> **Work request**
Restate the data below word for word. Skip any images it contains.

> **Data block**
****************
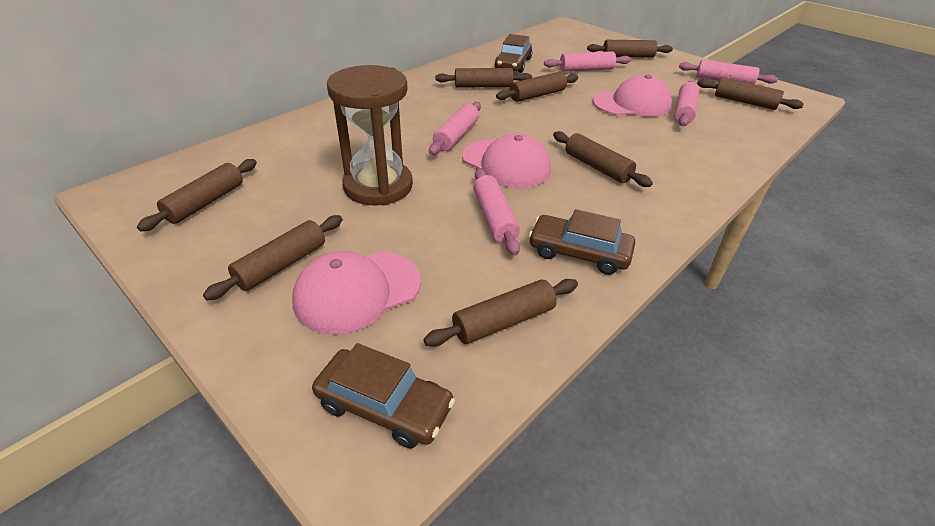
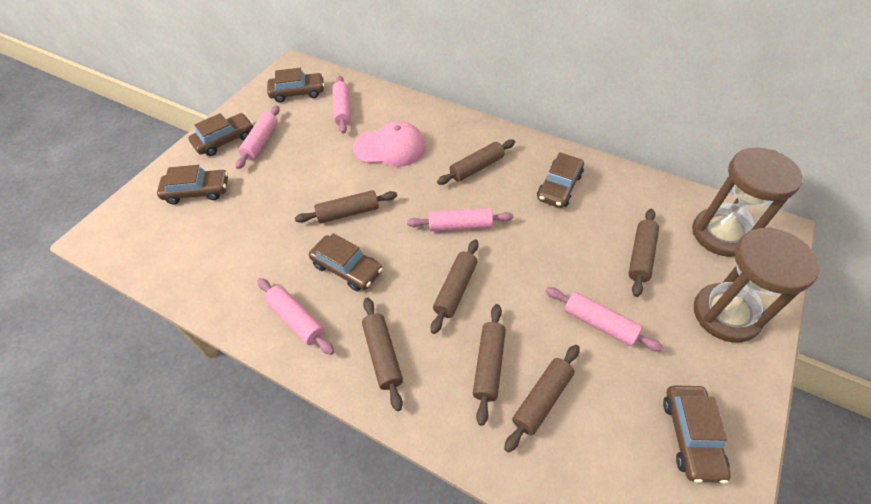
brown car: 3 -> 6
brown hourglass: 1 -> 2
brown rolling pin: 8 -> 7
pink cap: 3 -> 1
****************
> **Written solution**
brown car: 3 -> 6
brown hourglass: 1 -> 2
brown rolling pin: 8 -> 7
pink cap: 3 -> 1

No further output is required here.